### Assignment
Leave out the pictures and repeat the data exactly.

### Data
/---
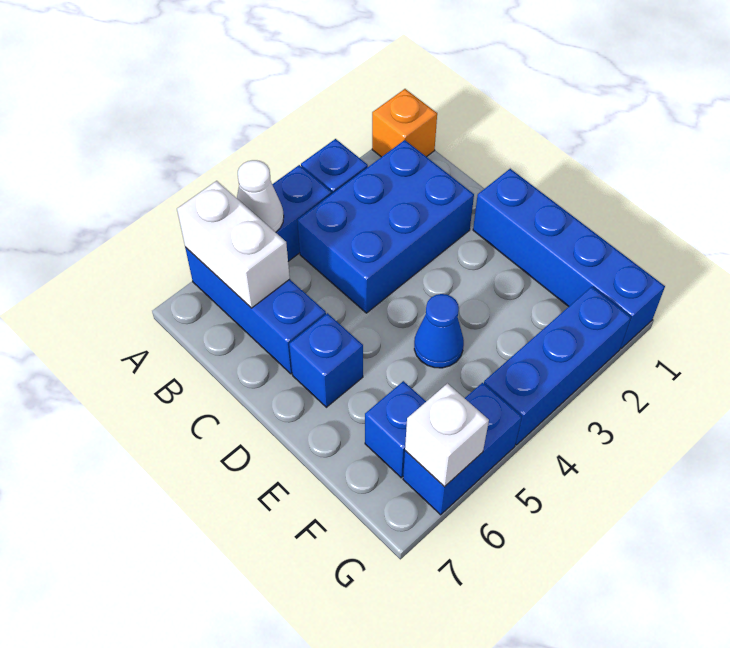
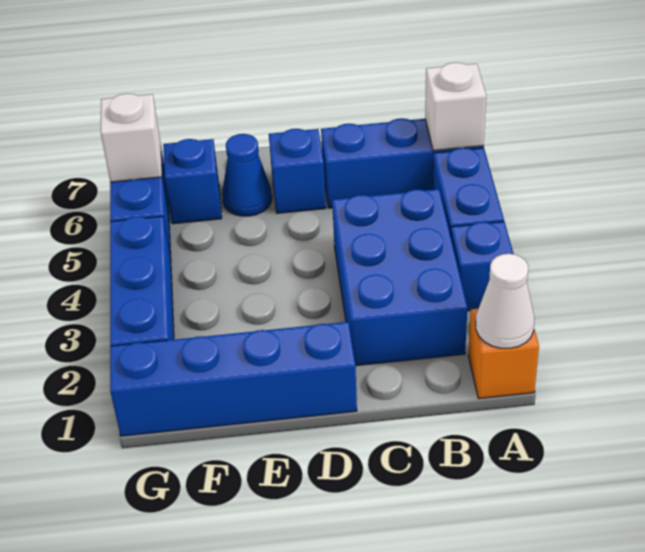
white cone A5 level 2 -> white cone A1 level 2
white brick A6:B6 level 2 -> white brick A6 level 2
blue cone E4 level 1 -> blue cone E6 level 1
\---
### Exercise result
white cone A5 level 2 -> white cone A1 level 2
white brick A6:B6 level 2 -> white brick A6 level 2
blue cone E4 level 1 -> blue cone E6 level 1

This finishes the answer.